From the line containing "D208: LED (A N011, K GND) -> none" through the last line of the records, print every line exactly and nothing more.

Data records
· · · · · · ·

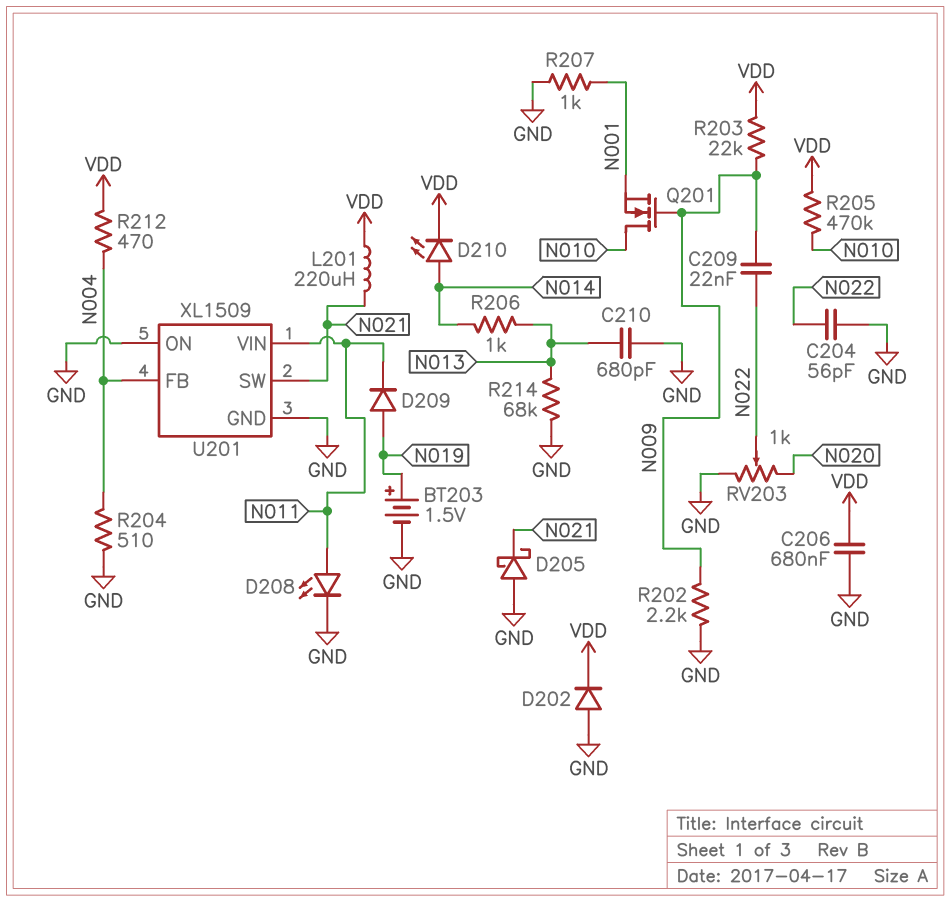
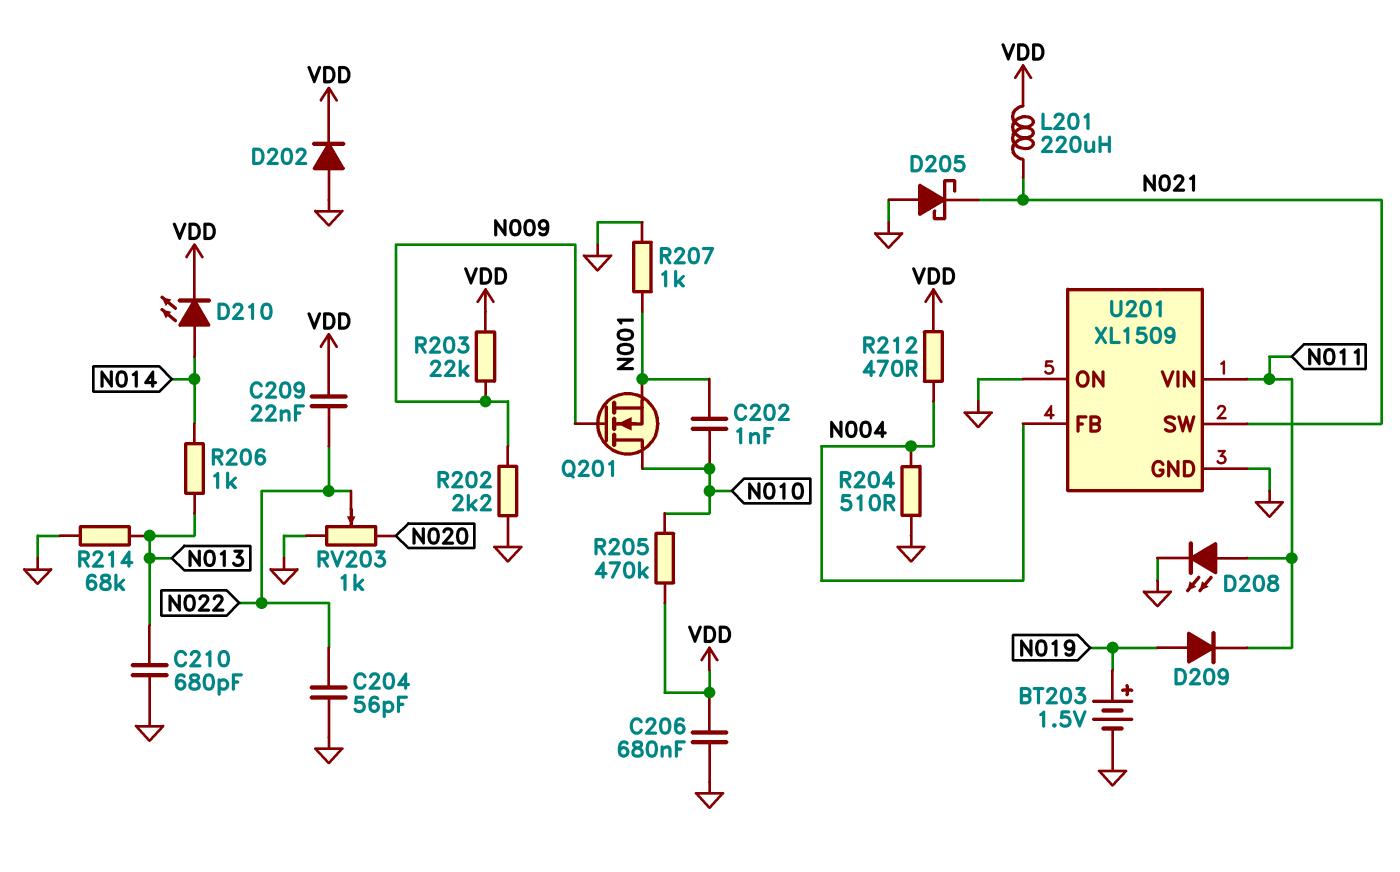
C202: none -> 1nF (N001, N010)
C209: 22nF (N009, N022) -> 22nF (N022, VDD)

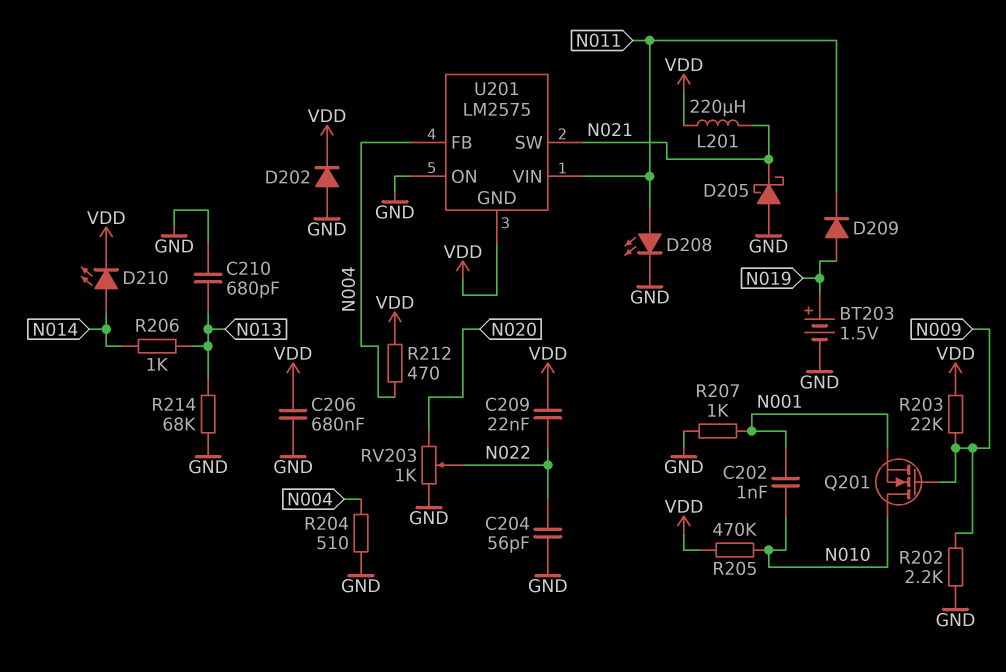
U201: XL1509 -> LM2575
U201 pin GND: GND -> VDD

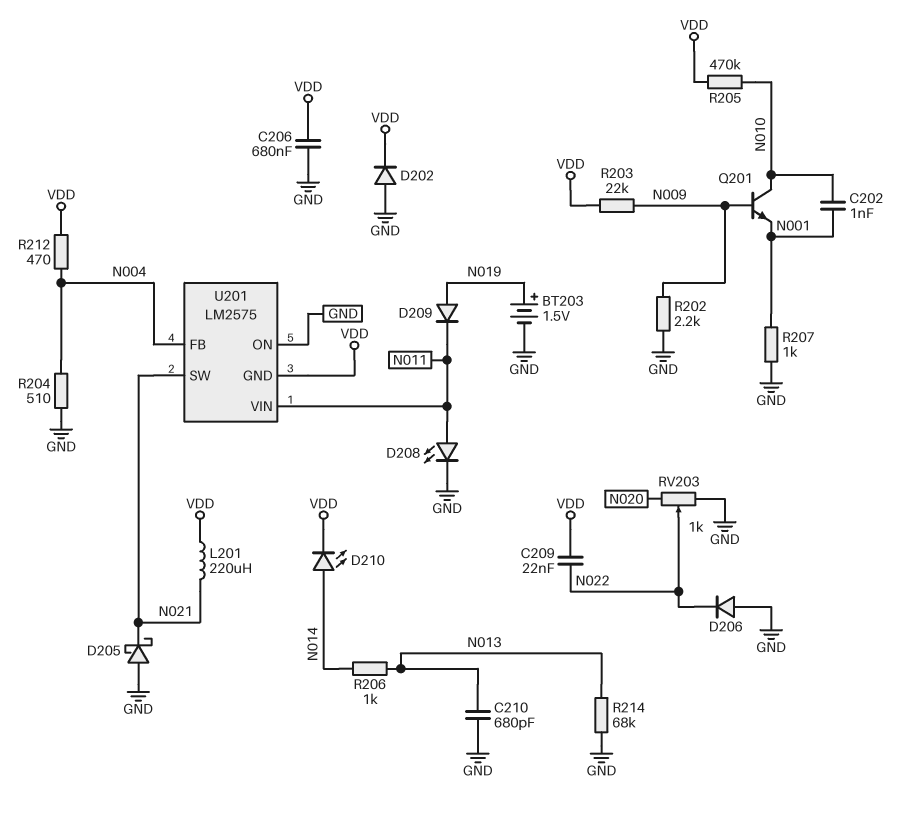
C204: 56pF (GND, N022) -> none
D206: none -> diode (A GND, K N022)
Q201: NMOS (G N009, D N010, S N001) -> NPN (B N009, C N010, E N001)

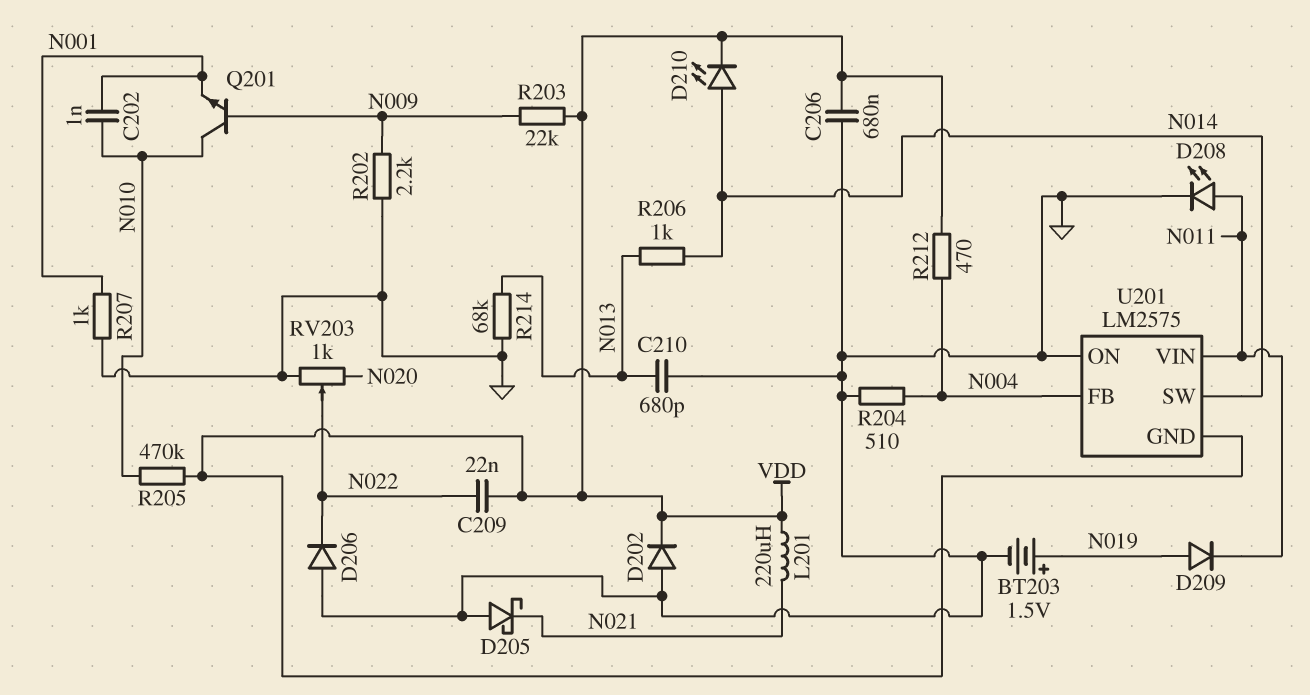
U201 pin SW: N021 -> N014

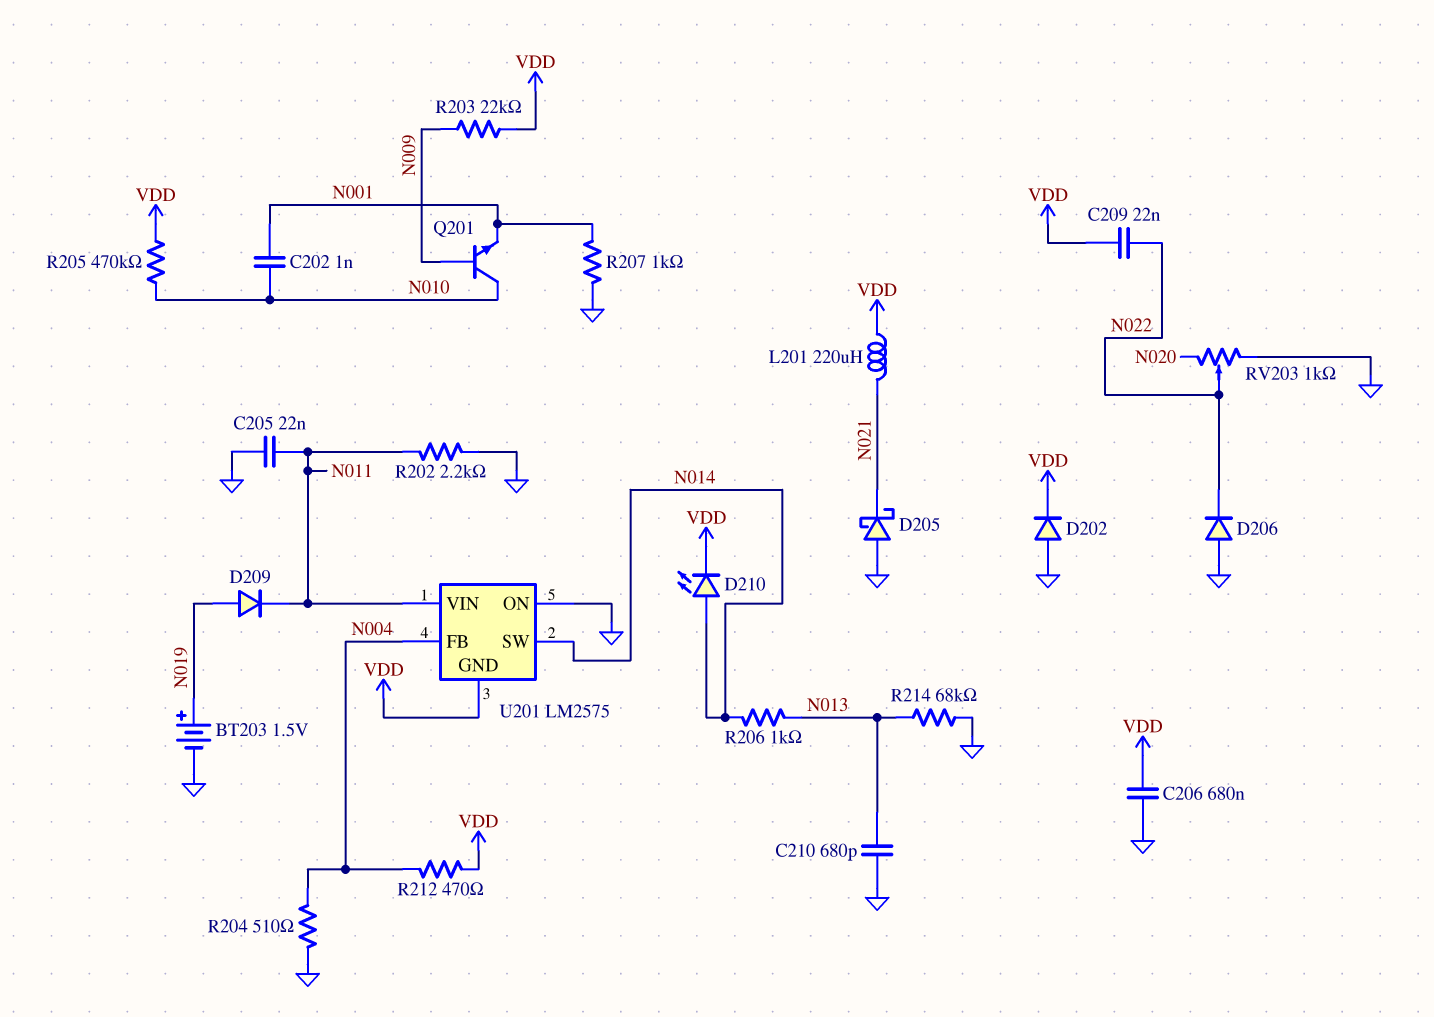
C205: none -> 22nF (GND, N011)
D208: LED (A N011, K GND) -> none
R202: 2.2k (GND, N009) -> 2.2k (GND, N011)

· · · · · · ·

## [Response for this exercise]
D208: LED (A N011, K GND) -> none
R202: 2.2k (GND, N009) -> 2.2k (GND, N011)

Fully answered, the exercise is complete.